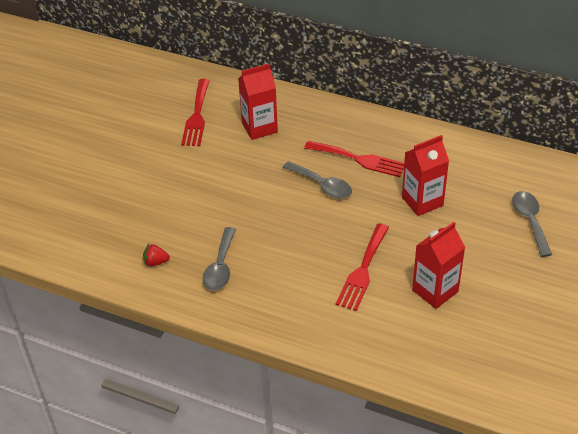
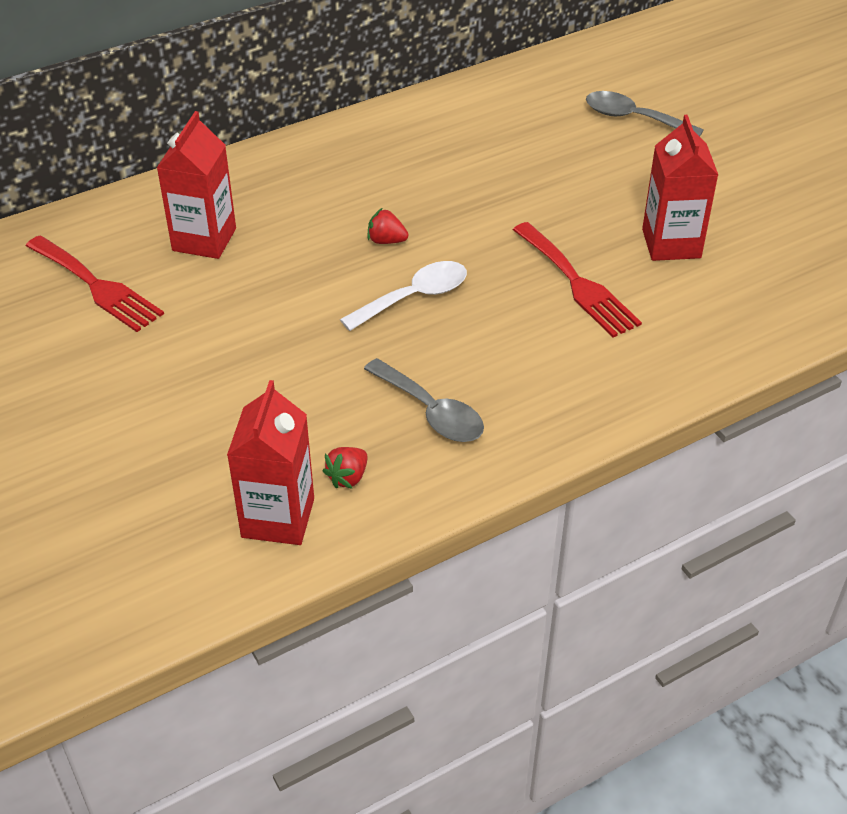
camera: 55 degrees left, 0 degrees up
(291, 217) = (414, 297): none -> white spoon
(322, 185) = (386, 241): grey spoon -> red strawberry
(359, 159) = (378, 187): red fork -> none
(422, 201) = (512, 176): red carton -> red carton (278, 518)

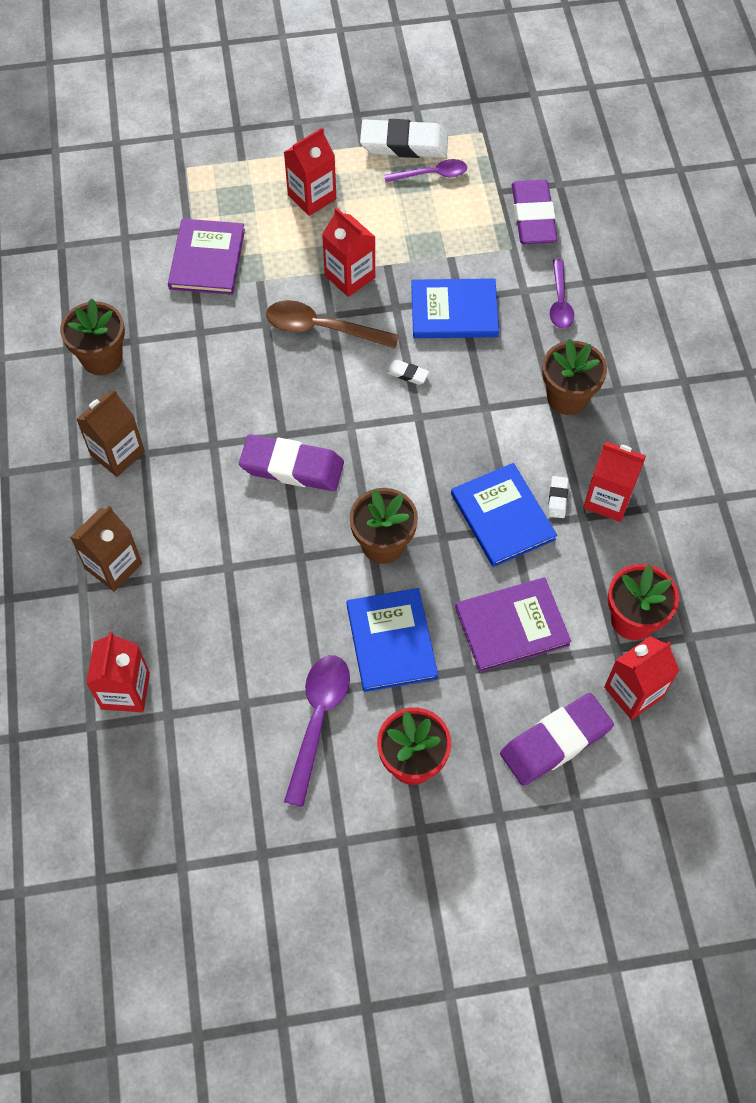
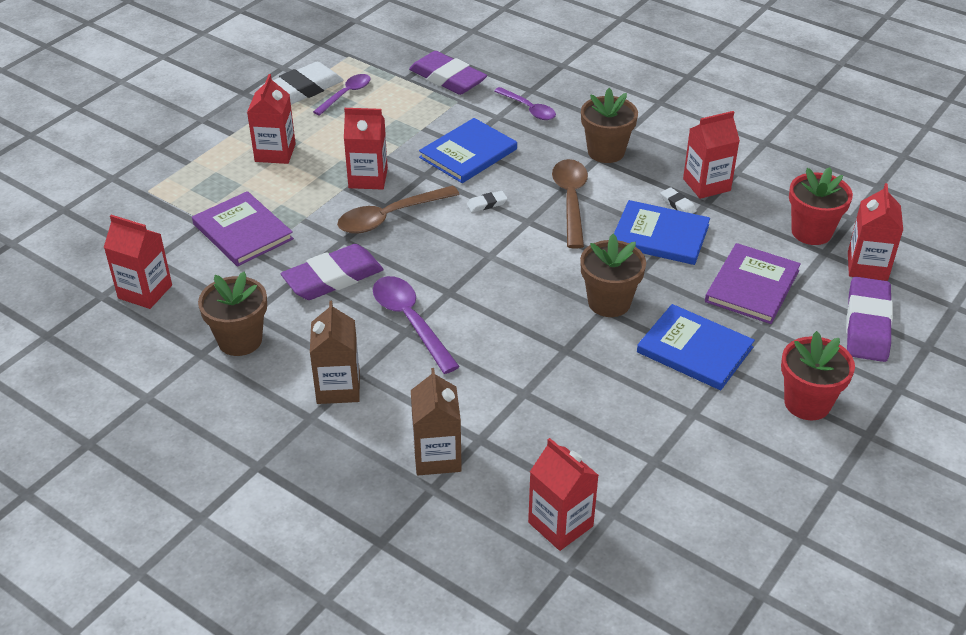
camera: 45 degrees left, 20 degrees down
(89, 264) = (145, 292): none -> red carton
(292, 467) = (483, 305): purple eraser -> purple eraser (333, 278)
(318, 720) = (717, 430): purple spoon -> purple spoon (410, 321)
(475, 424) = (571, 201): none -> brown spoon

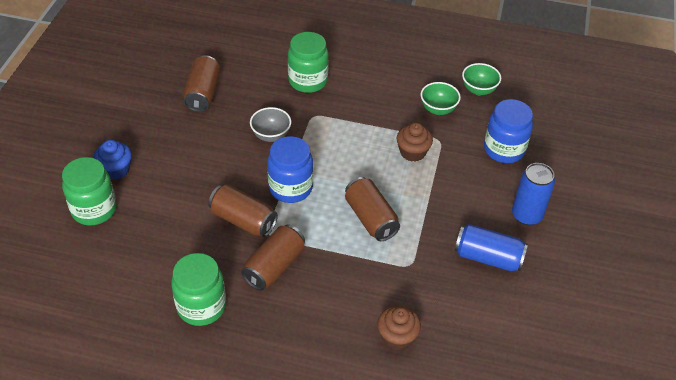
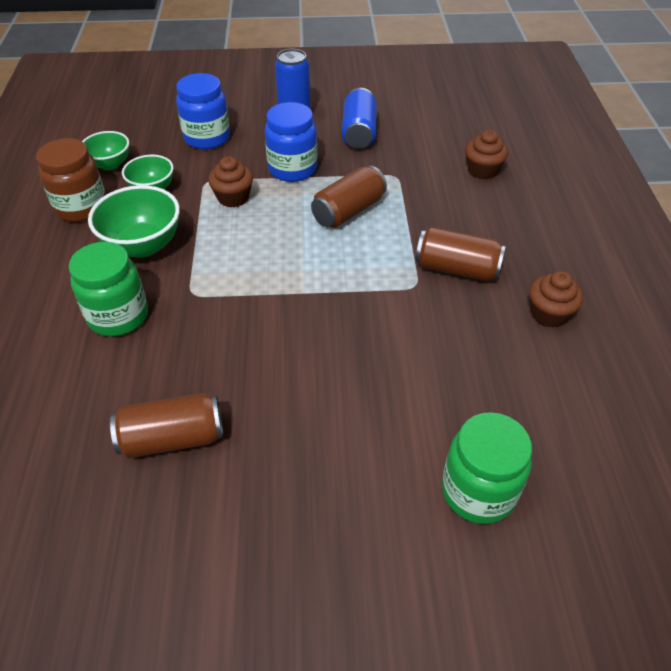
camera: 105 degrees left, 0 degrees up
(116, 170) = (387, 497): blue cupcake -> none
(201, 306) = (549, 314): green jar -> brown cupcake
(243, 220) = (406, 313): brown can -> none
(271, 135) = (245, 327): grey bowl -> none
(290, 188) = (333, 284): blue jar -> blue jar (292, 169)
(372, 98) = (143, 246): none -> green bowl
(427, 72) = (81, 207): none -> brown jar

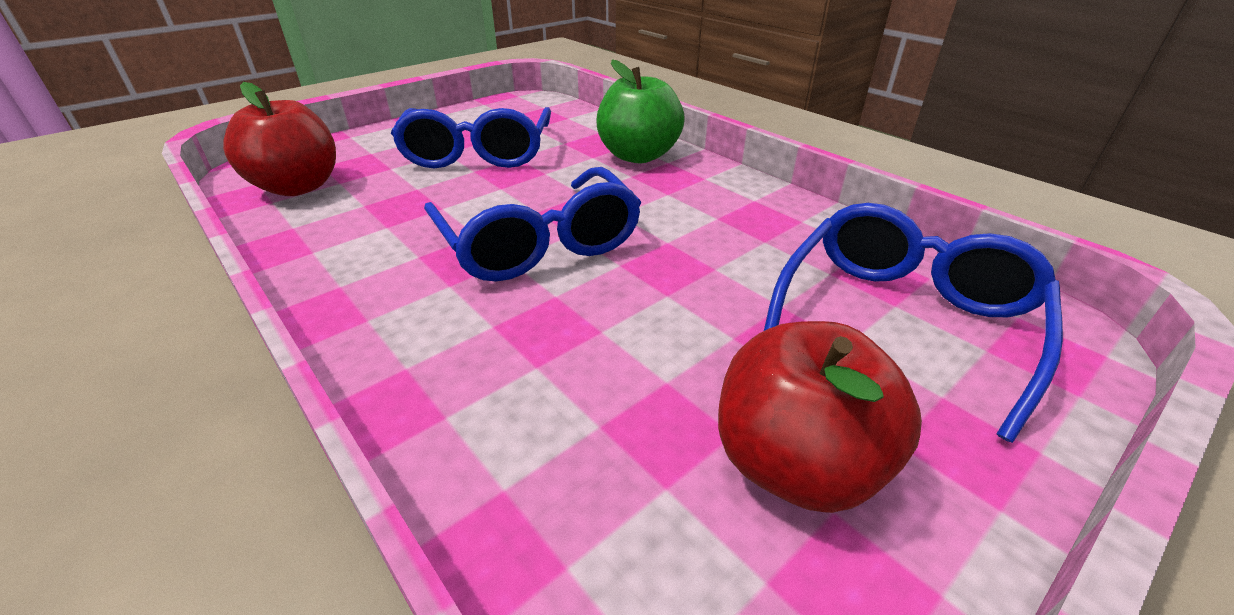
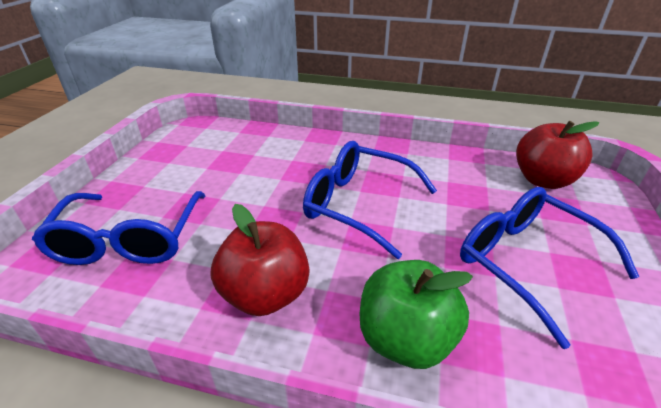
camera: 145 degrees right, 0 degrees up
(795, 464) = (182, 167): red apple -> red apple (265, 294)

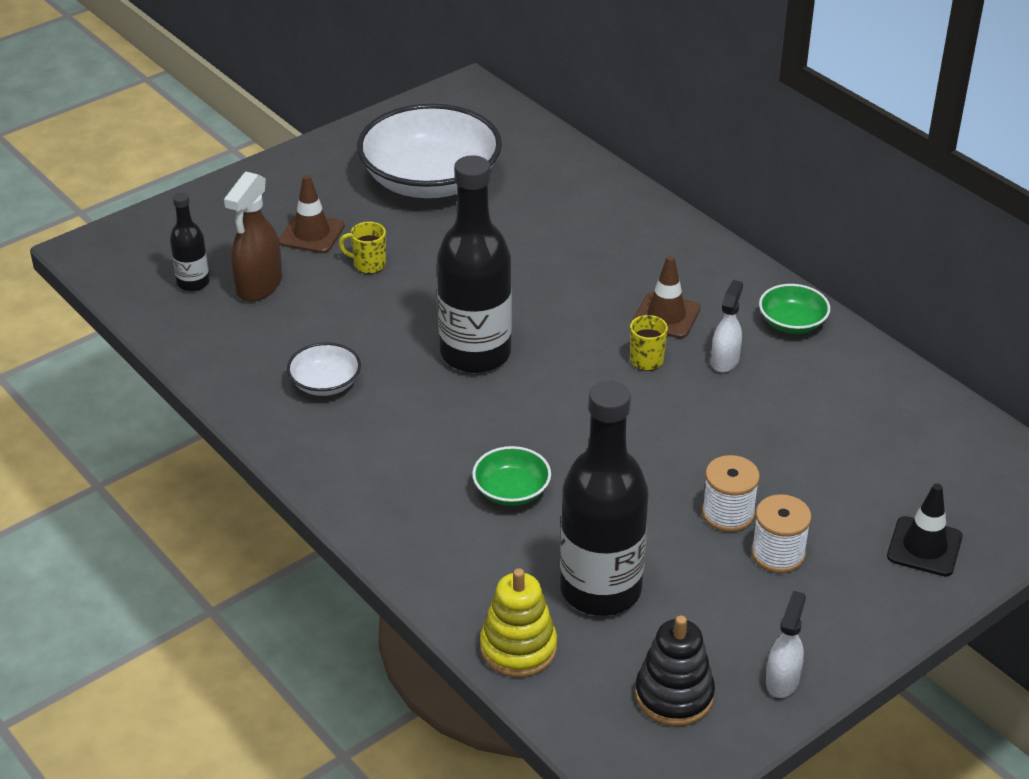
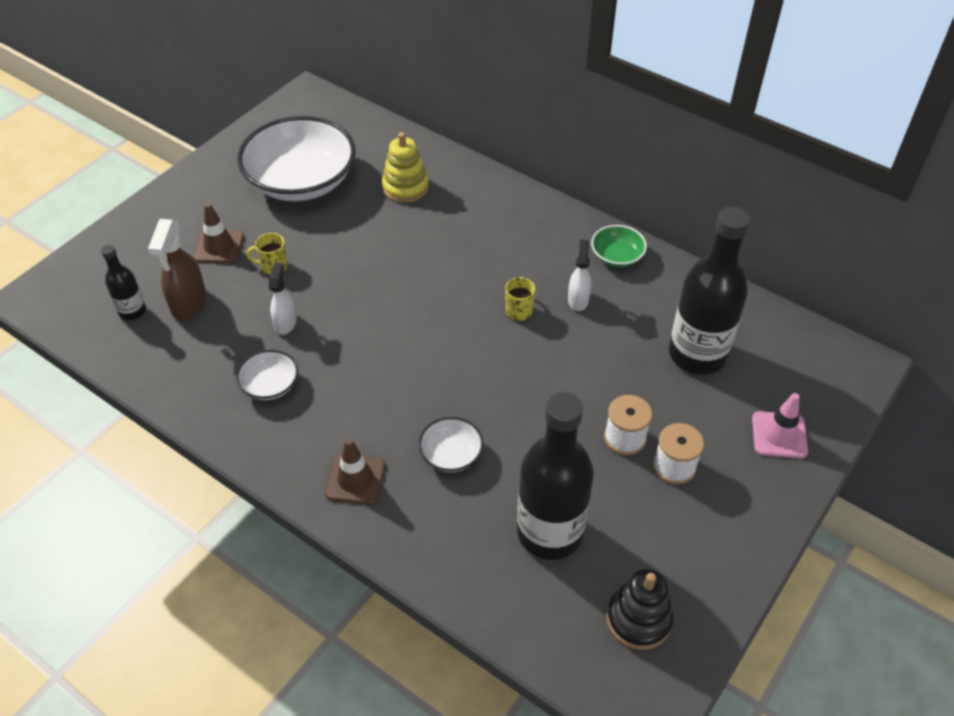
camera: 15 degrees left, 10 degrees up
(475, 354) = (384, 332): black bottle -> black bottle (697, 354)
(511, 491) = (451, 454): green bowl -> white bowl
(518, 648) = (502, 604): yellow stacking toy -> yellow stacking toy (405, 187)
(666, 316) = (521, 269): brown traffic cone -> brown traffic cone (355, 479)
(782, 680) = (716, 584): white spray bottle -> white spray bottle (285, 323)
(924, 547) = (779, 435): black traffic cone -> pink traffic cone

- **WHAT IS REQUIRED**:
Your task is to copy only the lines above starting at the one containing "(475, 424) = (571, 201): none -> brown spoon" and ending at the one containing "camera: 145 degrees right, 0 degrees up". Copy them exactly, both ends included, and omit the pictures.

- **ANSWER TO THE EXERCISE**:
(475, 424) = (571, 201): none -> brown spoon

camera: 105 degrees left, 0 degrees up
(116, 170) = (387, 497): blue cupcake -> none
(201, 306) = (549, 314): green jar -> brown cupcake
(243, 220) = (406, 313): brown can -> none
(271, 135) = (245, 327): grey bowl -> none
(290, 188) = (333, 284): blue jar -> blue jar (292, 169)
(372, 98) = (143, 246): none -> green bowl
(427, 72) = (81, 207): none -> brown jar

camera: 145 degrees right, 0 degrees up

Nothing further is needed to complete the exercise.